### [Task prompt]
Copy all the lines of the data that include the word "nożyczki".

• • • • • • •

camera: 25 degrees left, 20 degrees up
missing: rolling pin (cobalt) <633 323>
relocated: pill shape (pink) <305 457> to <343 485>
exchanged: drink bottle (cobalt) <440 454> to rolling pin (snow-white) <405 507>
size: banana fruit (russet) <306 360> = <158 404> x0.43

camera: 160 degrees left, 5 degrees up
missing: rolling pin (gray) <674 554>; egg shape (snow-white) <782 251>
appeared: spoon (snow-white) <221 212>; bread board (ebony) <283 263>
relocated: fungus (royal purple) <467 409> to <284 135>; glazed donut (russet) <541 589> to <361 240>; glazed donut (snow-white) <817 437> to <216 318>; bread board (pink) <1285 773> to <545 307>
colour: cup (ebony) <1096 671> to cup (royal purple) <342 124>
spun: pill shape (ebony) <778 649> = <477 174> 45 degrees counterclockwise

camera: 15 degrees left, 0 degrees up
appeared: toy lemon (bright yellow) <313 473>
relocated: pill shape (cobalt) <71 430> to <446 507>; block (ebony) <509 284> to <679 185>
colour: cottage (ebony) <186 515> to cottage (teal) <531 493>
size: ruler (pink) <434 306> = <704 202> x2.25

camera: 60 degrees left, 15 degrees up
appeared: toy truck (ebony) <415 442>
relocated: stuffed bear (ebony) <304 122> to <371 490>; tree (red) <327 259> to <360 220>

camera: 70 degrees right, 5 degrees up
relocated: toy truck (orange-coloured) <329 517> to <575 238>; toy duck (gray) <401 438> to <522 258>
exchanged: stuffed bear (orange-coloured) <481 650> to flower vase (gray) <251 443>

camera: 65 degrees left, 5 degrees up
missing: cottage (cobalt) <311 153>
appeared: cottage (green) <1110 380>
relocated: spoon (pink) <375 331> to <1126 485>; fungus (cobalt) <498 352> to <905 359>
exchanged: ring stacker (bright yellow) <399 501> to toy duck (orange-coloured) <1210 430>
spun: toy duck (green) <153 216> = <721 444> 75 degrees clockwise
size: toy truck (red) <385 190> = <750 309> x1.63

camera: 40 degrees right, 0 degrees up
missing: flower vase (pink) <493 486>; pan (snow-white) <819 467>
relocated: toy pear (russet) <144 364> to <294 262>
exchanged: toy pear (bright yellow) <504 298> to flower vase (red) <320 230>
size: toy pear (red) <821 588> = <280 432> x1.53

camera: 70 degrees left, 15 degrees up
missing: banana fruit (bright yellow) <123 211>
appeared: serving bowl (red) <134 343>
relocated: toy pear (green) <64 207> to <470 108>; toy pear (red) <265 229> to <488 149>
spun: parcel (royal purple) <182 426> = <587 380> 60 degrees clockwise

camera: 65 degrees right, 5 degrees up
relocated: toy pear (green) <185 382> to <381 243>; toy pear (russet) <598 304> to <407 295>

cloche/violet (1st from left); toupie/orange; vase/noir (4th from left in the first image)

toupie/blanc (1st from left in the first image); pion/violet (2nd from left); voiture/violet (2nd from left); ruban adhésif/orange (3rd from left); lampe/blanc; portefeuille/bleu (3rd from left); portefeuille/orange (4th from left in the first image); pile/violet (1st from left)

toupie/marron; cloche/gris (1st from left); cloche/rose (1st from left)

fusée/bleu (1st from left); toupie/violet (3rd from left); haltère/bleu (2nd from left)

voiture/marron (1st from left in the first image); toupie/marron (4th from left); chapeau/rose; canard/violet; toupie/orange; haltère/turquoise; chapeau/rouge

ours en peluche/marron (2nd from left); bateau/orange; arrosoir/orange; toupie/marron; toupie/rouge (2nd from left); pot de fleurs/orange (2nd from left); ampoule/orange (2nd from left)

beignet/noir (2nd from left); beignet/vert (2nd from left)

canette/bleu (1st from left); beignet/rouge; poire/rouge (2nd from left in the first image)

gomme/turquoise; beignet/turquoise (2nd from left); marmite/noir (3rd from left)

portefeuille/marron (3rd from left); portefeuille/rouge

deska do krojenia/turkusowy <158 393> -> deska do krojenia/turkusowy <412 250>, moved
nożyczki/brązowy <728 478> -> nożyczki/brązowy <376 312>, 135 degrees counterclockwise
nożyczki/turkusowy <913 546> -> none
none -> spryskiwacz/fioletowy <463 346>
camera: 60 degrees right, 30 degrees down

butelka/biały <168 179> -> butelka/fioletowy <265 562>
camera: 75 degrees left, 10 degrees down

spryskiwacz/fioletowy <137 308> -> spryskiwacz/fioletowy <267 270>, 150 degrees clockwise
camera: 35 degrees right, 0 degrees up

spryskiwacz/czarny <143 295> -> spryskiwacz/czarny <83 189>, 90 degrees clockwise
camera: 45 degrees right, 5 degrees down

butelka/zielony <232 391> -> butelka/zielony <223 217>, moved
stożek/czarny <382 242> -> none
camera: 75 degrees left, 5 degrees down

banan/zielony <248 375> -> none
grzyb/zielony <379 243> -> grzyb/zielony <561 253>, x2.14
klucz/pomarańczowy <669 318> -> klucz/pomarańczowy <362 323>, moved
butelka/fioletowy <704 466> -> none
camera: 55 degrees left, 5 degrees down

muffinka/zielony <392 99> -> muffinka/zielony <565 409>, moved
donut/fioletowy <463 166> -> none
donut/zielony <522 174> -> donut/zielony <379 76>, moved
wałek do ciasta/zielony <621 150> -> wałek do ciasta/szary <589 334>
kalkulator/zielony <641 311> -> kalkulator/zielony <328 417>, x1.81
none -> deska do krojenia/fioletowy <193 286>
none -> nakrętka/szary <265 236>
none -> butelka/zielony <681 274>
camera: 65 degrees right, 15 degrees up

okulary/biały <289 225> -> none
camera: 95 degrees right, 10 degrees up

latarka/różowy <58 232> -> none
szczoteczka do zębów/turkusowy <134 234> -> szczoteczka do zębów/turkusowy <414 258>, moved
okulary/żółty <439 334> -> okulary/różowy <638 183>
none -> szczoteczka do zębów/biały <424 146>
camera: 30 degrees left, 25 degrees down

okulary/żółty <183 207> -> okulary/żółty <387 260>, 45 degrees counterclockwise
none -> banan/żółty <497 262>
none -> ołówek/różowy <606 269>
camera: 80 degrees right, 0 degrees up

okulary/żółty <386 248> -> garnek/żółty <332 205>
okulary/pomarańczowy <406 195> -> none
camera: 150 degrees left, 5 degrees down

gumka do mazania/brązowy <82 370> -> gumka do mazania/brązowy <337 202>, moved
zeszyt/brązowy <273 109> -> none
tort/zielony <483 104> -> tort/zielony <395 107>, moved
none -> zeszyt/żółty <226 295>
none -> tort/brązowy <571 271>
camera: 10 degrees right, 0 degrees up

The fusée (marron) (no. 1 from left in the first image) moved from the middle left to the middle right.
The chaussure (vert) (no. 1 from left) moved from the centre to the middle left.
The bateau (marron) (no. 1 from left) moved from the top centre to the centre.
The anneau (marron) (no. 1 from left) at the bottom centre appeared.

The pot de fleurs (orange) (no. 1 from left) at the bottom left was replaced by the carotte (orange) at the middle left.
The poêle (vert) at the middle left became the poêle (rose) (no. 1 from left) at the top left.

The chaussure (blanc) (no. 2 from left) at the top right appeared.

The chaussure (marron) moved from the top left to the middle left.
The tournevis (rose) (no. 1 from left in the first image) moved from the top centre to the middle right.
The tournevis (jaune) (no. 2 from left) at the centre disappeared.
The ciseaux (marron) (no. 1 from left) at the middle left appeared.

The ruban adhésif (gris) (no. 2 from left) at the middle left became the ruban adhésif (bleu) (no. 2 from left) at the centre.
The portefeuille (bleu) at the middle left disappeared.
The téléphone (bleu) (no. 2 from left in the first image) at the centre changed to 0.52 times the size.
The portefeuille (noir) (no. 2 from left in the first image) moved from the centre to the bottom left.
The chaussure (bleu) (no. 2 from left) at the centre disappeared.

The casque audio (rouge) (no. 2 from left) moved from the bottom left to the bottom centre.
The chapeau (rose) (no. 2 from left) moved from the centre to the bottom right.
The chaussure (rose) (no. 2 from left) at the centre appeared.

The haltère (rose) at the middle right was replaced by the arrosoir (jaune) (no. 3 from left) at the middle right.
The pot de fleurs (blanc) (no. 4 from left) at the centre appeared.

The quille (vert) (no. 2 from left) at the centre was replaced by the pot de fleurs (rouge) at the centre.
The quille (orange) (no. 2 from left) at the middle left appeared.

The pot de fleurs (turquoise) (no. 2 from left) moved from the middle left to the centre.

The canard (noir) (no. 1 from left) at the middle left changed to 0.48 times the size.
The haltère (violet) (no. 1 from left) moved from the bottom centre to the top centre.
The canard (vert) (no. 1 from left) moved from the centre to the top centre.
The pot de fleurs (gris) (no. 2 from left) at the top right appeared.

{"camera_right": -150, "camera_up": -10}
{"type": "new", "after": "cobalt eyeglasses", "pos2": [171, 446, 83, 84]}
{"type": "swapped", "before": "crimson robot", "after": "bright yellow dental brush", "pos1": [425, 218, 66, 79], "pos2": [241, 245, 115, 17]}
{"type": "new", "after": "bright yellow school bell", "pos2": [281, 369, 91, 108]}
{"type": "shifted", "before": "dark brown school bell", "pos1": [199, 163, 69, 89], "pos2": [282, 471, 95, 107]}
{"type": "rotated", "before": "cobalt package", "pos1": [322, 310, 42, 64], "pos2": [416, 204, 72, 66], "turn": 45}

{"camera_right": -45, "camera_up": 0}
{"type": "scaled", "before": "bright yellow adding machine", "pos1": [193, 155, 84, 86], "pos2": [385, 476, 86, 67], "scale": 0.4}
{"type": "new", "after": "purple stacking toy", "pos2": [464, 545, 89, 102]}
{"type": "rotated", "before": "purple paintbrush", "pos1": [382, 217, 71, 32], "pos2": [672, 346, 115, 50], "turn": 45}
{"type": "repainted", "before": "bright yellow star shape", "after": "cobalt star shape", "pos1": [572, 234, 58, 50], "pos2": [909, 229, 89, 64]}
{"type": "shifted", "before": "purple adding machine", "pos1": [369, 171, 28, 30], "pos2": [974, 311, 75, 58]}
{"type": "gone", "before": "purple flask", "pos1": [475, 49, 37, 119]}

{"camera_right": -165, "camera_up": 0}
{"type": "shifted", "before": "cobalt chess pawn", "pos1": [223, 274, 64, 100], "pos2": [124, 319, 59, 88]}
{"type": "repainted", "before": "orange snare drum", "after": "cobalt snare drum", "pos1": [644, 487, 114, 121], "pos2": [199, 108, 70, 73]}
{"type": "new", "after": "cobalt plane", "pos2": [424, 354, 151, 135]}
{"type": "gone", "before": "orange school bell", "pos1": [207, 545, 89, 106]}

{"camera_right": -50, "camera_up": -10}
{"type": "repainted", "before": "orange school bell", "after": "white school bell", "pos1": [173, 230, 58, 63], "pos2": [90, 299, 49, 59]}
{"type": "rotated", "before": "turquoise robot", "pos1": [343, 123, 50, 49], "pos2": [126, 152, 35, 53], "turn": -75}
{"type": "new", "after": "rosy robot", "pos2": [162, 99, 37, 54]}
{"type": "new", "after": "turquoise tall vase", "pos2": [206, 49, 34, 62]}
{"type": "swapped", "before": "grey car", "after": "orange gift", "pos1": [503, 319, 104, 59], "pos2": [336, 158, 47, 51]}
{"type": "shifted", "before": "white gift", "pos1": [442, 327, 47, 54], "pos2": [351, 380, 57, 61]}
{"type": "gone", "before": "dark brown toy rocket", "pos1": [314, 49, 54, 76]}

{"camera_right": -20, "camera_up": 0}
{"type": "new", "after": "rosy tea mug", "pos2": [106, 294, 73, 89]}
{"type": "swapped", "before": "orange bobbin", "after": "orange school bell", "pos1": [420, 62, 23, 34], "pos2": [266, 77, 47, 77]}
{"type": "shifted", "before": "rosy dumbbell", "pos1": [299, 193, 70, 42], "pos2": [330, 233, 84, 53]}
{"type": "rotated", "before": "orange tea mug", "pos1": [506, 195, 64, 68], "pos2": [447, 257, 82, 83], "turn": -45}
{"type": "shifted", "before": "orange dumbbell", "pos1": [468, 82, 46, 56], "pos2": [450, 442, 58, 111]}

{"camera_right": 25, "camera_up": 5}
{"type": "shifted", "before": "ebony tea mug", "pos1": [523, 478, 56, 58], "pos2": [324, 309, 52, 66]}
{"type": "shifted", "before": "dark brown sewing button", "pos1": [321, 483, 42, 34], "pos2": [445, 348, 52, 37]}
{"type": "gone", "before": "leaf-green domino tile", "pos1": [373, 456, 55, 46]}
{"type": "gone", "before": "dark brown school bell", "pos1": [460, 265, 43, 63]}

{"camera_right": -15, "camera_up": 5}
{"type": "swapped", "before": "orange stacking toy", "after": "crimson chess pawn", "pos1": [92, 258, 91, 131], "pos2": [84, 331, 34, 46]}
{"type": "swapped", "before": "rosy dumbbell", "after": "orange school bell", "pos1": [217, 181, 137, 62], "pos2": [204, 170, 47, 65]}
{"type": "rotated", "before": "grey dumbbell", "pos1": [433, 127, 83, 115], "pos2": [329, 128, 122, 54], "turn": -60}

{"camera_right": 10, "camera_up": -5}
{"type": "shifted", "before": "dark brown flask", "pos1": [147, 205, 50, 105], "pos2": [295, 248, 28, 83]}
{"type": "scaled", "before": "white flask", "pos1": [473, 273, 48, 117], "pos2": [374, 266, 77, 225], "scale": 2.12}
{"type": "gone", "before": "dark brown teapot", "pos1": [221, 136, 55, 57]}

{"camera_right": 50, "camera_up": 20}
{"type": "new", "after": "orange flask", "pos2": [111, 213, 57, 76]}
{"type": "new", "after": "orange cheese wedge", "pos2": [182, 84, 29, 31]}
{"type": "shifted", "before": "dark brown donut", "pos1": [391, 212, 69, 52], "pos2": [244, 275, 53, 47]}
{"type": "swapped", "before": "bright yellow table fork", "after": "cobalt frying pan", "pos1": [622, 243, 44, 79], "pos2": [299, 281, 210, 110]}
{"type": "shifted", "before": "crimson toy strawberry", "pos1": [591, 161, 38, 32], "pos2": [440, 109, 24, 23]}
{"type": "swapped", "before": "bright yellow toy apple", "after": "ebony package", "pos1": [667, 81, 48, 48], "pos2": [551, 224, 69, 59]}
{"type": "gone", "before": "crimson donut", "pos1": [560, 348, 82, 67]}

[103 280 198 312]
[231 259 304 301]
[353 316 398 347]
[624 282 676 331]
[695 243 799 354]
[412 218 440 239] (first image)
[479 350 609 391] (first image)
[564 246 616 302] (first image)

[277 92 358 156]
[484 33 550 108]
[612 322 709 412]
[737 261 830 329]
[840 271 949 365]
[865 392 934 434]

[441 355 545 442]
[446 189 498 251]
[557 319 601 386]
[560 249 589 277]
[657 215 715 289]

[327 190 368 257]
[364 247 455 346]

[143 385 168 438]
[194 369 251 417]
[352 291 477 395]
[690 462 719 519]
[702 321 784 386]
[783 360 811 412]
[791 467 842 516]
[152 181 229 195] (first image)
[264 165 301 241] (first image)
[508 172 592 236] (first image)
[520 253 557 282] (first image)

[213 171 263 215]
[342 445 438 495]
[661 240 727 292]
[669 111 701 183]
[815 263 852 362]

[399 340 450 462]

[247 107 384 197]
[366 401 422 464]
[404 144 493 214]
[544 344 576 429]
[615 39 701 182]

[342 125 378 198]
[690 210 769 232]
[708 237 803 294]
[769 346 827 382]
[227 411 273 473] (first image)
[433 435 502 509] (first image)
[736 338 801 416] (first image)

• • • • • • •

### [Result]
nożyczki/brązowy <728 478> -> nożyczki/brązowy <376 312>, 135 degrees counterclockwise
nożyczki/turkusowy <913 546> -> none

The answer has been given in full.